What needs to be done ▸ Your answer should consist of the lines in the following data that contain "none".

Version comparison data ▸

------------------------------------------------------------------------

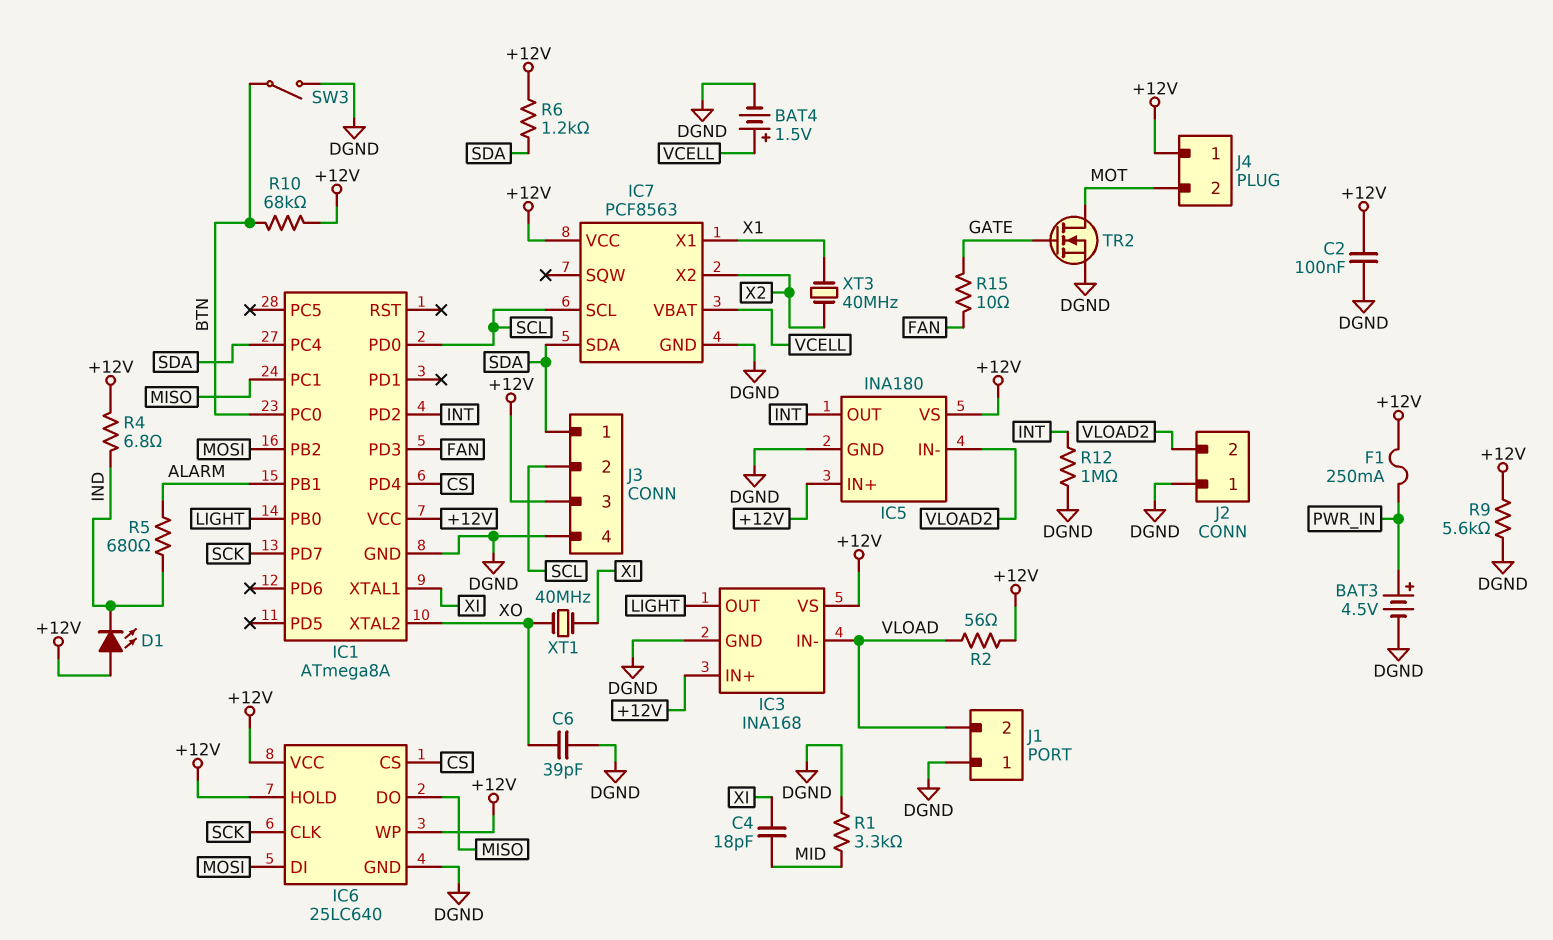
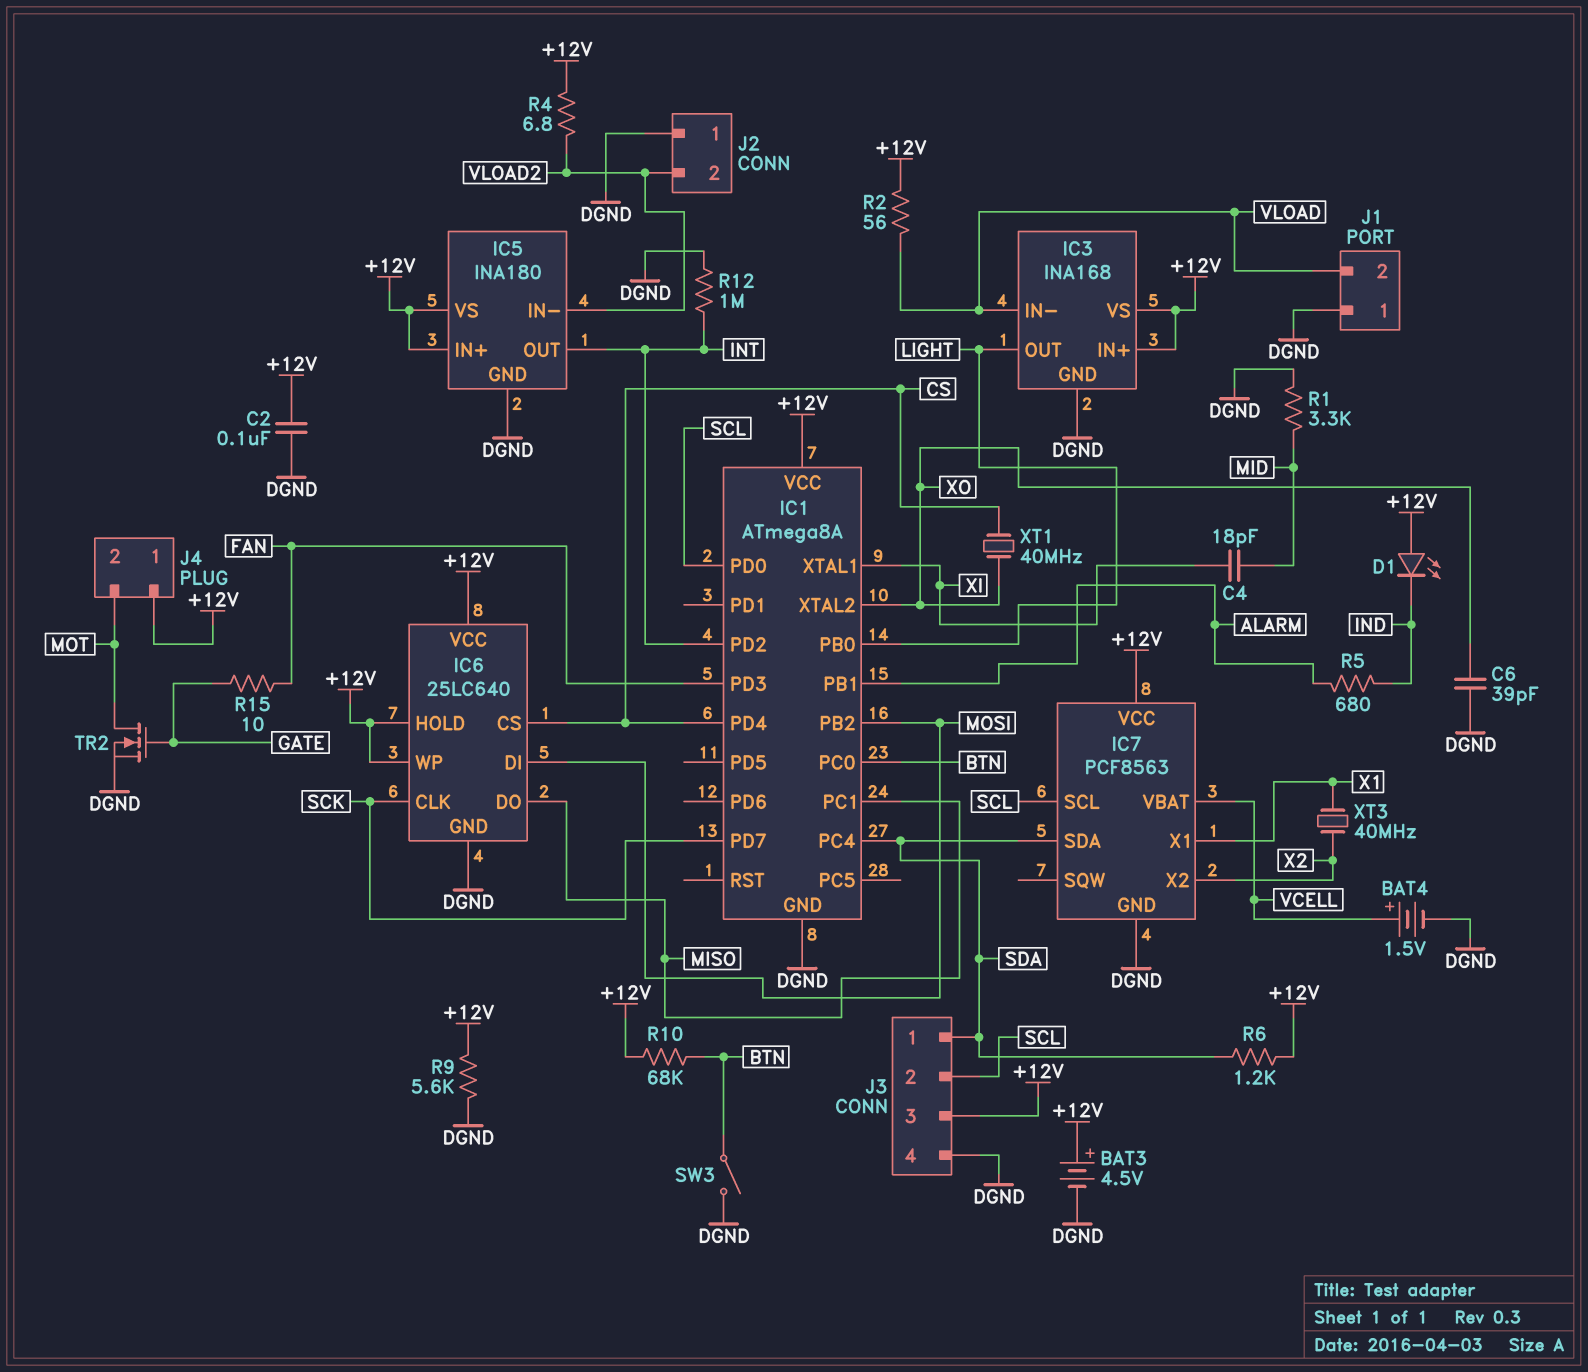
BAT3: 4.5V (plus PWR_IN, minus DGND) -> 4.5V (plus +12V, minus DGND)
F1: 250mA (+12V, PWR_IN) -> none
R4: 6.8 (+12V, IND) -> 6.8 (+12V, VLOAD2)
XT1: 40MHz (XI, XO) -> 40MHz (CS, XO)

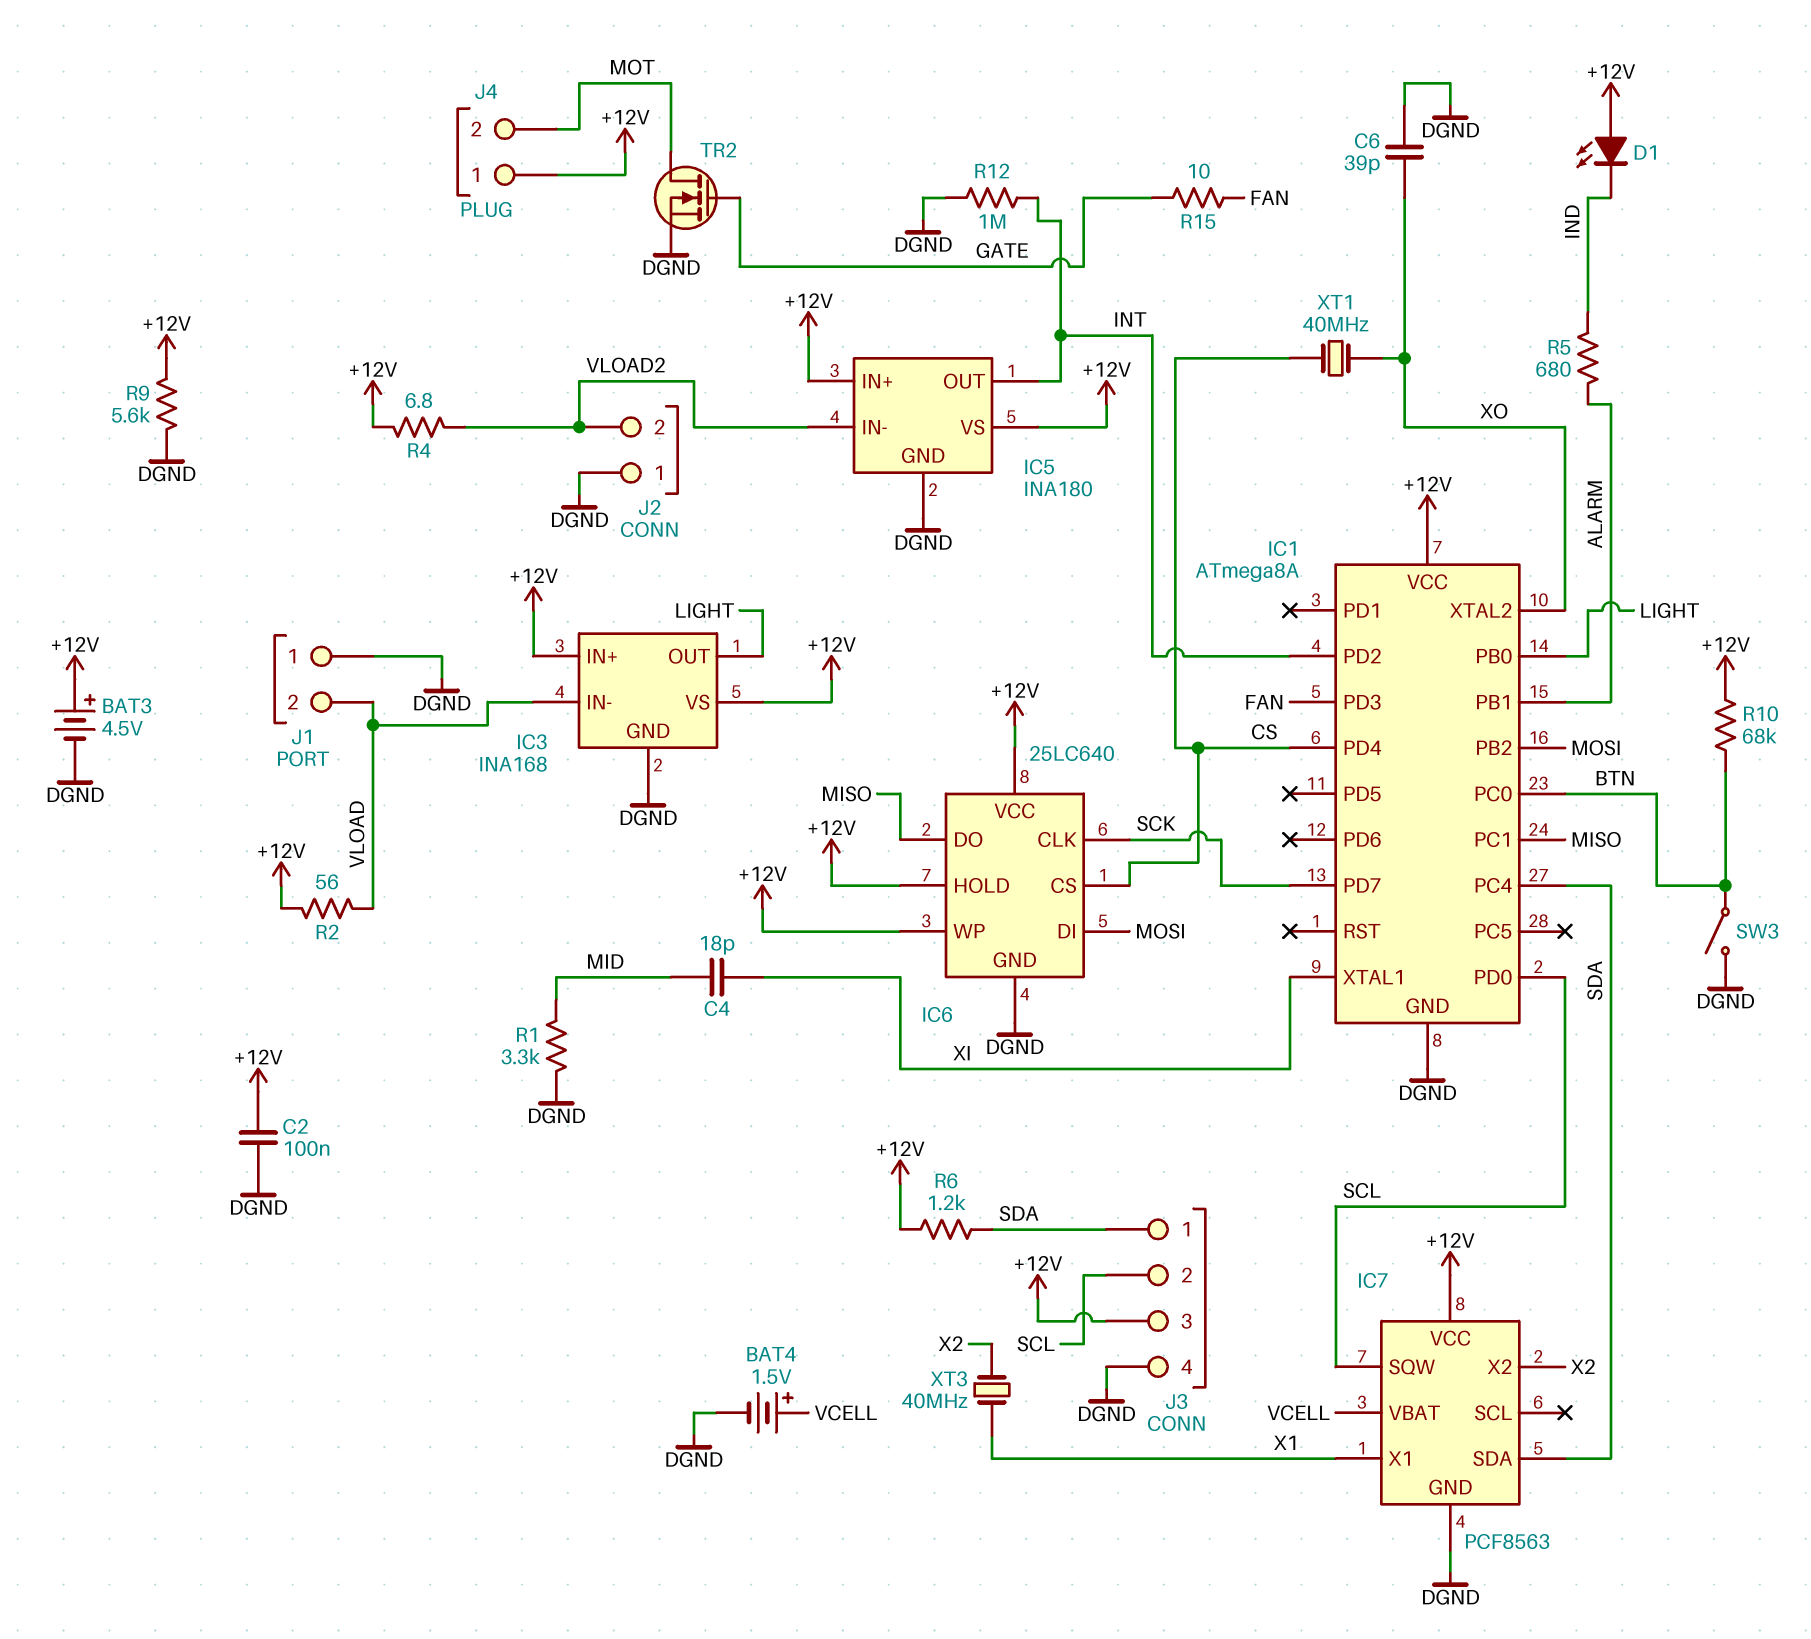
IC7 pin SCL: SCL -> none
IC7 pin SQW: none -> SCL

------------------------------------------------------------------------

Exercise response ▸
F1: 250mA (+12V, PWR_IN) -> none
IC7 pin SCL: SCL -> none
IC7 pin SQW: none -> SCL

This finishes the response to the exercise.